Data for analysis:

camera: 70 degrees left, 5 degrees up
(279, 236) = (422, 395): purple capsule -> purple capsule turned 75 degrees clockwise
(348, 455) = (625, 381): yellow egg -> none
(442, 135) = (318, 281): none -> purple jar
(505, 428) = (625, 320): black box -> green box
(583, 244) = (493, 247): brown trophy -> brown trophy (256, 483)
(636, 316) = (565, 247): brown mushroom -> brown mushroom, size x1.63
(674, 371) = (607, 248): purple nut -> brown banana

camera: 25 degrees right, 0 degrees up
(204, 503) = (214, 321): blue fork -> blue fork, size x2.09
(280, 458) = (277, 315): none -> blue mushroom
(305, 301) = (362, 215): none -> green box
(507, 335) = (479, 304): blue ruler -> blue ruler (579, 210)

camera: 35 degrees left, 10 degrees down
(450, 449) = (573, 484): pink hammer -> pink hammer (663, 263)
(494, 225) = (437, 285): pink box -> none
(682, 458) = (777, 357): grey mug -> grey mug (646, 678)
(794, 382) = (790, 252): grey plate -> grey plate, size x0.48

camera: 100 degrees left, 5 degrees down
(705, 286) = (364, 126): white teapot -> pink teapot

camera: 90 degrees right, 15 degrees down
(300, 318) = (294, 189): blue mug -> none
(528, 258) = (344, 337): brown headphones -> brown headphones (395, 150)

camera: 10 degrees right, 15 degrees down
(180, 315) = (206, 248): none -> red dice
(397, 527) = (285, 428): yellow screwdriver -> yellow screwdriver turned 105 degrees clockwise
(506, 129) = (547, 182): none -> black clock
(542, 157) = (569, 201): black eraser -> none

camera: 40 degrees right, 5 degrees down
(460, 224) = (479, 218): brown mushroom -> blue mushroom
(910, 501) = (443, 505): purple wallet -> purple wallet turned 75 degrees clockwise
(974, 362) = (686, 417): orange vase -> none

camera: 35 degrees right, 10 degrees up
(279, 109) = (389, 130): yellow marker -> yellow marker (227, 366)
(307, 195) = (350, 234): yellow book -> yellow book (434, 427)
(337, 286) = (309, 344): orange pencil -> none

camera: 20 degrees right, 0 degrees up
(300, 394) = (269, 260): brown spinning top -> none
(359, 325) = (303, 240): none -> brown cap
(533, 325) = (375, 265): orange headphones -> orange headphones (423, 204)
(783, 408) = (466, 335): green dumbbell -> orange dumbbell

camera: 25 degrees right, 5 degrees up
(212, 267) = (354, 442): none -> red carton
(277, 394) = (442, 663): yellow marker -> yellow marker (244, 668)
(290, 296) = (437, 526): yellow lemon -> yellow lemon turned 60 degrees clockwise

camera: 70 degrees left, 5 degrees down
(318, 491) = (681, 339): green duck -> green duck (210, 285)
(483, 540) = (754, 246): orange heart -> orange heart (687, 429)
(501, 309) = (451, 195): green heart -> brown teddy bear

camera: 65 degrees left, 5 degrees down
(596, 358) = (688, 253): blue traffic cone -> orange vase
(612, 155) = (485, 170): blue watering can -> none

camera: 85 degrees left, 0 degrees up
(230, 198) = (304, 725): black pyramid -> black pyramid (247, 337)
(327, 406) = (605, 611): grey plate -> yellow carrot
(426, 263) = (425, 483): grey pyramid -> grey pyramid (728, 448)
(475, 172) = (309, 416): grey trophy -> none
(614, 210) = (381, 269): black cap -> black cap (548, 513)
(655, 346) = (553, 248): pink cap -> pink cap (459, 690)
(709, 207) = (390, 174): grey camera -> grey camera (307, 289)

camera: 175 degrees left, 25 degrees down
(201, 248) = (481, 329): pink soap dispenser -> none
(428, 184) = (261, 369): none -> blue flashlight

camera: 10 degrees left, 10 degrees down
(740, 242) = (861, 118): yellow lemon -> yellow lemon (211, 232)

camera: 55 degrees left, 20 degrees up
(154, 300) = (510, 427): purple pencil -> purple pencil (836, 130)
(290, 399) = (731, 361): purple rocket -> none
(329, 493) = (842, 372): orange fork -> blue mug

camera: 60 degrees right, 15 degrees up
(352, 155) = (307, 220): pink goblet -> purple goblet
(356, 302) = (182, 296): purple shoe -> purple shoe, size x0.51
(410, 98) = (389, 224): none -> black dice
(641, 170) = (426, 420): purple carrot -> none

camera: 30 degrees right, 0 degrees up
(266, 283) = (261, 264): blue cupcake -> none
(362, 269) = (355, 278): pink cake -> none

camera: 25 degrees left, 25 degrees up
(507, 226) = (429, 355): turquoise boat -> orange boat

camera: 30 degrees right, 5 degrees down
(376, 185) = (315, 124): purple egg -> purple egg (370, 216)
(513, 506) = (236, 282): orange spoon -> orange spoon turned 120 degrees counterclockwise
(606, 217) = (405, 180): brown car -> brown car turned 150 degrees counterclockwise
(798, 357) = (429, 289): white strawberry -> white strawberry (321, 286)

Description of the task:
Please find all lines of the entries that hold the string "heart" and copy them.

Answer to this task:
(483, 540) = (754, 246): orange heart -> orange heart (687, 429)
(501, 309) = (451, 195): green heart -> brown teddy bear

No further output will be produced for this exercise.